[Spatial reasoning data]
##############################
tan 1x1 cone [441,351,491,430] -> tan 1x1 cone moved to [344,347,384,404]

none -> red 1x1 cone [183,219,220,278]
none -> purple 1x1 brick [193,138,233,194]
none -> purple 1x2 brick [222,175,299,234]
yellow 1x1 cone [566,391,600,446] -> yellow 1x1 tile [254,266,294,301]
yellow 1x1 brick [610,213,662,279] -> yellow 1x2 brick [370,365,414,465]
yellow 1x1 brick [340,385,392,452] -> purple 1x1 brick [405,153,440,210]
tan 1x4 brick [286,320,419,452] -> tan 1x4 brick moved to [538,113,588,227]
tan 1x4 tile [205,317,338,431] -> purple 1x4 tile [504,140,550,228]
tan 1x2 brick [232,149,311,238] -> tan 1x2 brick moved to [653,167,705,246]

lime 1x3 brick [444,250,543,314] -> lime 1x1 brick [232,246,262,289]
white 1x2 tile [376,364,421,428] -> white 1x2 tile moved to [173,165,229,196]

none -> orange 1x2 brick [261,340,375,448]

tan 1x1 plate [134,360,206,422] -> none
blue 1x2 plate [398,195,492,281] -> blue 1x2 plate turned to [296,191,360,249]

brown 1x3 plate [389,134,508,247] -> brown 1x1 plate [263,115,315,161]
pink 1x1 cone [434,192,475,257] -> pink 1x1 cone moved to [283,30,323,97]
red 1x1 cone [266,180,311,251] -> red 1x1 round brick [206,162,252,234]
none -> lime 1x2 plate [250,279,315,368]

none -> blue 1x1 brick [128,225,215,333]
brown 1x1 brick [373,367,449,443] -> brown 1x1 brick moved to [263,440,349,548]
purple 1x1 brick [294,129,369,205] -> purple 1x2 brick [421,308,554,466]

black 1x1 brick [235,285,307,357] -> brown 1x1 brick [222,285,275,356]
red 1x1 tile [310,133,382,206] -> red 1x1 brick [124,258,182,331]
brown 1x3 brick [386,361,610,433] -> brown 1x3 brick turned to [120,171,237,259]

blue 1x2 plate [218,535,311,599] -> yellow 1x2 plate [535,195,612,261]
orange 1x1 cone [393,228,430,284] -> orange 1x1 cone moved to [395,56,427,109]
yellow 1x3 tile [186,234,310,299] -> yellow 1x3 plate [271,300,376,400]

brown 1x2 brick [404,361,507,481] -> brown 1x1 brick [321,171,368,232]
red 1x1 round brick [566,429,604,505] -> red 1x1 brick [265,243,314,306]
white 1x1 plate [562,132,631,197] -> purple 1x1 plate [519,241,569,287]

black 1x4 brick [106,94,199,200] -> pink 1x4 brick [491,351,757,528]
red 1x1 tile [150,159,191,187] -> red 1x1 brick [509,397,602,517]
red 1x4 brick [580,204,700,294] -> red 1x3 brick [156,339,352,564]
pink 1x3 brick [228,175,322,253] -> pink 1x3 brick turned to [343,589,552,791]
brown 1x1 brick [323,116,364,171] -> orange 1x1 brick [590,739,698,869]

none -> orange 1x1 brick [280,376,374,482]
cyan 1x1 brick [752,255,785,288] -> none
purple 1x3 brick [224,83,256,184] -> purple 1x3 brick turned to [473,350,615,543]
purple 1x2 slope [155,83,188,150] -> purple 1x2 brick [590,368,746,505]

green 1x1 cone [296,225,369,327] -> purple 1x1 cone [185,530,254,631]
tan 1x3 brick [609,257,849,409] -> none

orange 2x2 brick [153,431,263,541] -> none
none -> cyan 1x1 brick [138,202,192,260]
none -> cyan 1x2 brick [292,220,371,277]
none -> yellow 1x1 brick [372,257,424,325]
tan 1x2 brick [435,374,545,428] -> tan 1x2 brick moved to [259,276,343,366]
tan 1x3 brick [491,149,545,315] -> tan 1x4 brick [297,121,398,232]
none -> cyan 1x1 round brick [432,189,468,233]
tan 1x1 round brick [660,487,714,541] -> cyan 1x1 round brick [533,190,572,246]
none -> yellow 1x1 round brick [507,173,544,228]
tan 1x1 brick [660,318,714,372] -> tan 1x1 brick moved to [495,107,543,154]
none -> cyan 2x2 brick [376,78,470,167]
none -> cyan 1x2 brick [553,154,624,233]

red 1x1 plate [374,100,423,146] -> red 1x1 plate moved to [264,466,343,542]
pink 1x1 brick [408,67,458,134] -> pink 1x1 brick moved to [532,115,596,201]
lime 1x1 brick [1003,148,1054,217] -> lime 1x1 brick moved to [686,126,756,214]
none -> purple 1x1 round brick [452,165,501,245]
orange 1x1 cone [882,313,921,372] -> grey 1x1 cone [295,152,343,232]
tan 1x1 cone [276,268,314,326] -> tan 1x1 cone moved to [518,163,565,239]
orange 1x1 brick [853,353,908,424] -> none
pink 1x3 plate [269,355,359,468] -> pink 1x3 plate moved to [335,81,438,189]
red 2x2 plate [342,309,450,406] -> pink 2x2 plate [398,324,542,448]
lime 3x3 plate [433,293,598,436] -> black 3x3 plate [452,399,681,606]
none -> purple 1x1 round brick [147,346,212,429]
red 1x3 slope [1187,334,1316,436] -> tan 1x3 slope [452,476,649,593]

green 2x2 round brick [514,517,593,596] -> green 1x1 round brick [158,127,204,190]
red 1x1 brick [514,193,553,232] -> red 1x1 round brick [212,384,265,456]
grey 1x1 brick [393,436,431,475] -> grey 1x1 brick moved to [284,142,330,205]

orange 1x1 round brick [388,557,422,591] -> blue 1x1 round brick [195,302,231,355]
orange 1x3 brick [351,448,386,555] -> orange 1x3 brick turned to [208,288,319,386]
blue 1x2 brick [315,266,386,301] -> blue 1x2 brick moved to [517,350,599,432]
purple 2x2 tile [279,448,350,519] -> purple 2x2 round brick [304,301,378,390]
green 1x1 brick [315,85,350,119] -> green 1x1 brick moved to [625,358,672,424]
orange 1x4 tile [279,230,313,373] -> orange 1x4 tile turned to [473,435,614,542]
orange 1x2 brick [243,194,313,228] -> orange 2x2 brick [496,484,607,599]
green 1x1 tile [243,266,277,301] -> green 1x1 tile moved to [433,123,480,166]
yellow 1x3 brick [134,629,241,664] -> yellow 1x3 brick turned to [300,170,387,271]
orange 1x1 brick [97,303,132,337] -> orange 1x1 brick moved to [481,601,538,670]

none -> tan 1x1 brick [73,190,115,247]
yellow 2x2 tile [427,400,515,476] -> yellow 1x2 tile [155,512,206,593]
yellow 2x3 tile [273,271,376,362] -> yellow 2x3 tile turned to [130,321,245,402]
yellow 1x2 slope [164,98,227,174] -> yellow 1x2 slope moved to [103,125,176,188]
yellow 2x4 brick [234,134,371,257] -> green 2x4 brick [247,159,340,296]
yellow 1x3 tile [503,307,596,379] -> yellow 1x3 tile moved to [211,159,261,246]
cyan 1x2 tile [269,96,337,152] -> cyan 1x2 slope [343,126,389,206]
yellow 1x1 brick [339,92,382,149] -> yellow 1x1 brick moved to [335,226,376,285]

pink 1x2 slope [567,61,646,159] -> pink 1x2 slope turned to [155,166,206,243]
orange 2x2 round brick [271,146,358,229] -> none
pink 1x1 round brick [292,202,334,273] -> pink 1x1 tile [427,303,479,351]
##############################
▶ _WHAT YOU ARE ASKED TO DO_: The answer must consist of every line from the entries that holds the string "grey".

▶ _PROBLEM SOLUTION_:
orange 1x1 cone [882,313,921,372] -> grey 1x1 cone [295,152,343,232]
grey 1x1 brick [393,436,431,475] -> grey 1x1 brick moved to [284,142,330,205]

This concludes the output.